**Task to complete**
Bring together copies of the lines in the data below that contain the word "tile".

Records shown section start

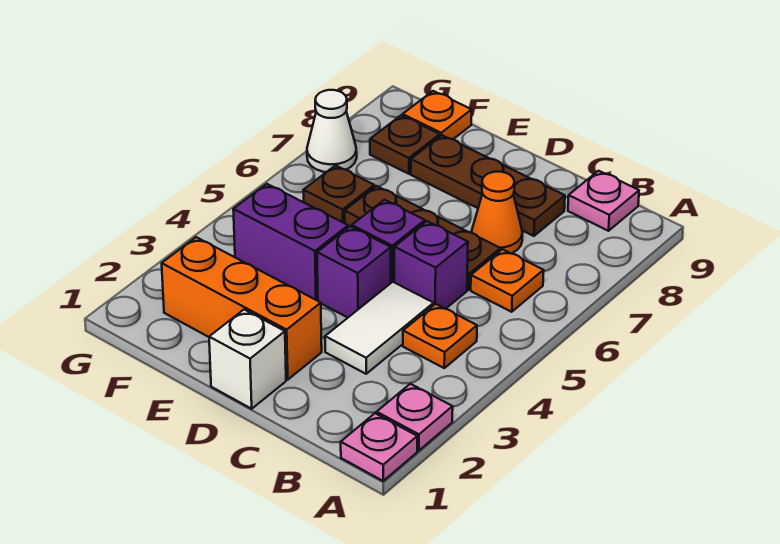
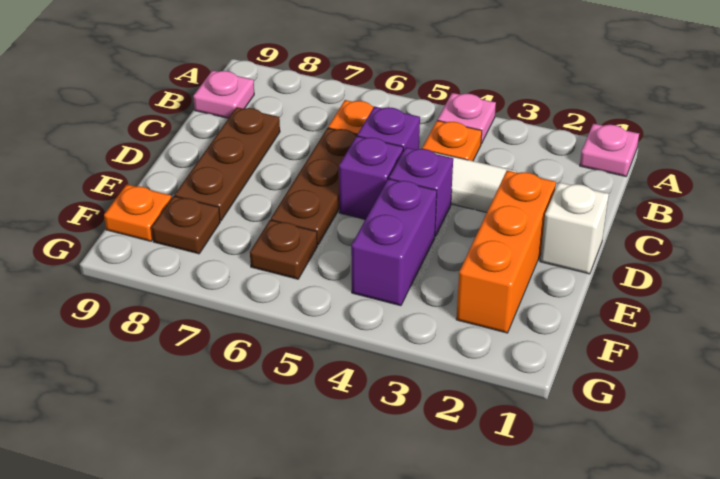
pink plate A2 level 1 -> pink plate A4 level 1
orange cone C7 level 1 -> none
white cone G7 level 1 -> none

Records shown section end
Records shown section start

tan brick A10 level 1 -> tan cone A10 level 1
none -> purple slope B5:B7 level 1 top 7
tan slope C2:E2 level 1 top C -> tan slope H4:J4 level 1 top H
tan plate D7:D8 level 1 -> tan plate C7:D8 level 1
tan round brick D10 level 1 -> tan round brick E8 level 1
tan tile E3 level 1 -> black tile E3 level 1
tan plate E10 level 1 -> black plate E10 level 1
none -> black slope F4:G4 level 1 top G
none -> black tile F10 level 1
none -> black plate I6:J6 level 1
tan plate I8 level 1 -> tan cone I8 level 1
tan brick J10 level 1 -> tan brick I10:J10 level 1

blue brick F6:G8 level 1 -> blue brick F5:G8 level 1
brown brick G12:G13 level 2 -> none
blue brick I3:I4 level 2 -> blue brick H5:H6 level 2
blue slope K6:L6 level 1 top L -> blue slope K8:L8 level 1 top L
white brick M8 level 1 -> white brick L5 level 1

Records shown section end

**Your solution**
tan tile E3 level 1 -> black tile E3 level 1
none -> black tile F10 level 1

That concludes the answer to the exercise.